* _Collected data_
============
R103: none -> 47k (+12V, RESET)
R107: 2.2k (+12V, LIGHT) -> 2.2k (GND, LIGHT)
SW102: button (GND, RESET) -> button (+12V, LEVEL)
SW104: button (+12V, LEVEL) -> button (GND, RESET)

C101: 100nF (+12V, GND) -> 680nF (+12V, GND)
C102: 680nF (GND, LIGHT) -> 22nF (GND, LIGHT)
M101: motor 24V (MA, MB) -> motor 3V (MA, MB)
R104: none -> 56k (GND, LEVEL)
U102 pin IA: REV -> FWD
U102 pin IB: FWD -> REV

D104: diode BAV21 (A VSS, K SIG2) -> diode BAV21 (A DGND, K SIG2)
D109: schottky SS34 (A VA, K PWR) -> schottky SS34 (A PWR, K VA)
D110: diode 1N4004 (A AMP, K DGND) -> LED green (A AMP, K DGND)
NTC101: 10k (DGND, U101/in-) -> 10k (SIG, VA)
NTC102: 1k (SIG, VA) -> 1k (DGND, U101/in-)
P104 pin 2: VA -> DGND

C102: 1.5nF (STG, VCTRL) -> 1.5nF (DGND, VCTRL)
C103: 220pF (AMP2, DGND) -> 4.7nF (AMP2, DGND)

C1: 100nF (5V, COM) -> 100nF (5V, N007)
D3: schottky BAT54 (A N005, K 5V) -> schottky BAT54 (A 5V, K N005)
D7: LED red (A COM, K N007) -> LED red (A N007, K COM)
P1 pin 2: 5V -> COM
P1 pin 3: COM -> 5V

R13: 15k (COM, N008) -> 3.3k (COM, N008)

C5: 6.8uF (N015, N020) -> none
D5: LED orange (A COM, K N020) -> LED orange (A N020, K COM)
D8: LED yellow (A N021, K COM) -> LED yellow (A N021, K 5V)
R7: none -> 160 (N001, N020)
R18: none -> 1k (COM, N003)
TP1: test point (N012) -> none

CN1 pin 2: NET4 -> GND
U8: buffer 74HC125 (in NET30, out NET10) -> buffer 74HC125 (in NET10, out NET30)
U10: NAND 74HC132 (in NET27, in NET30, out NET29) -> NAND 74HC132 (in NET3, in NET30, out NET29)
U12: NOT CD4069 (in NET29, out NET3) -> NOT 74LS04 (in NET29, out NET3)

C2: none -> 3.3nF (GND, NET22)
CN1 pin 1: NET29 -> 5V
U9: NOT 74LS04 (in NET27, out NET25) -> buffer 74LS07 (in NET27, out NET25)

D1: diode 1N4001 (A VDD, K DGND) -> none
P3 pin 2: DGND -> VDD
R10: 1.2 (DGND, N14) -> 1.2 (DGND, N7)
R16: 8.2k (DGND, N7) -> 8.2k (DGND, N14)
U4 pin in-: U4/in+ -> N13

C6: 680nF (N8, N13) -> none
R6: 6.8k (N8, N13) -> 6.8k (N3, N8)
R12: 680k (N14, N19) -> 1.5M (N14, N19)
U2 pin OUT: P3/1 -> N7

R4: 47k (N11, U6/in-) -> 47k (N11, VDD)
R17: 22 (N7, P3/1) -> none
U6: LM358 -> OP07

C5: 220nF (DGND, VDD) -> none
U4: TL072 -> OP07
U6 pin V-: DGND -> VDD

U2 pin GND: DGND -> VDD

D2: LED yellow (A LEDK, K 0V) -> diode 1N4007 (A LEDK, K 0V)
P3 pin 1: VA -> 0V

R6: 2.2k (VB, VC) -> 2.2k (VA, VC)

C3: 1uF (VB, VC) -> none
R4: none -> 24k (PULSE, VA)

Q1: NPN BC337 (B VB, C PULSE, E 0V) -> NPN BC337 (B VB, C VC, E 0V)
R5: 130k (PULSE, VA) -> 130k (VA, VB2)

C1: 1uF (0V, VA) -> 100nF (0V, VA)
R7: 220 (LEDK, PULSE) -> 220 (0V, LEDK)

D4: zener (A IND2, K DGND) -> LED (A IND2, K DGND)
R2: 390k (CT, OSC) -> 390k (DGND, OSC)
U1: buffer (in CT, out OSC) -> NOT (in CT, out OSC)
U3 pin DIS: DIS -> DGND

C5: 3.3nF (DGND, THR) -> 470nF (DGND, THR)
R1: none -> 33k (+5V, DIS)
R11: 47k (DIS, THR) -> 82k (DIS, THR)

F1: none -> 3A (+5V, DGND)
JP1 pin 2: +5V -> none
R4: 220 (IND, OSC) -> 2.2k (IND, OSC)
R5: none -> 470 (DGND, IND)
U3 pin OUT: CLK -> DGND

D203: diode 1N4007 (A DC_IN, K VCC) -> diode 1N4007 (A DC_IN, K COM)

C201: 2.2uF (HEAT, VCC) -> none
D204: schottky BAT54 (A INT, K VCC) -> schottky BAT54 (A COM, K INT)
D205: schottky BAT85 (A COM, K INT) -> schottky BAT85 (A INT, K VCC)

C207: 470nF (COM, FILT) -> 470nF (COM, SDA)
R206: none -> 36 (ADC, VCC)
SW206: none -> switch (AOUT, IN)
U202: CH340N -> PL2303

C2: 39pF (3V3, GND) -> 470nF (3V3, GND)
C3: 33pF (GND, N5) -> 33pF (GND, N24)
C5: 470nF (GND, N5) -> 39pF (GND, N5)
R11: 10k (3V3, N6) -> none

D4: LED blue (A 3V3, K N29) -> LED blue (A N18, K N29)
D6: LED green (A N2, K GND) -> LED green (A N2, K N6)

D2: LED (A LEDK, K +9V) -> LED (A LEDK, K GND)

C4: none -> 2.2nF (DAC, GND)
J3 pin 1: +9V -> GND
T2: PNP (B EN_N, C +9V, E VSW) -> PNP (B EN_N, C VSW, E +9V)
============
* _Your instructions_
All that should be written out is the stretch of lines above between the one holding "D3: schottky BAT54" and the one holding "R7: none -> 160 (N001, N020)", inclusive, exactly as given.

* _Completed task_
D3: schottky BAT54 (A N005, K 5V) -> schottky BAT54 (A 5V, K N005)
D7: LED red (A COM, K N007) -> LED red (A N007, K COM)
P1 pin 2: 5V -> COM
P1 pin 3: COM -> 5V

R13: 15k (COM, N008) -> 3.3k (COM, N008)

C5: 6.8uF (N015, N020) -> none
D5: LED orange (A COM, K N020) -> LED orange (A N020, K COM)
D8: LED yellow (A N021, K COM) -> LED yellow (A N021, K 5V)
R7: none -> 160 (N001, N020)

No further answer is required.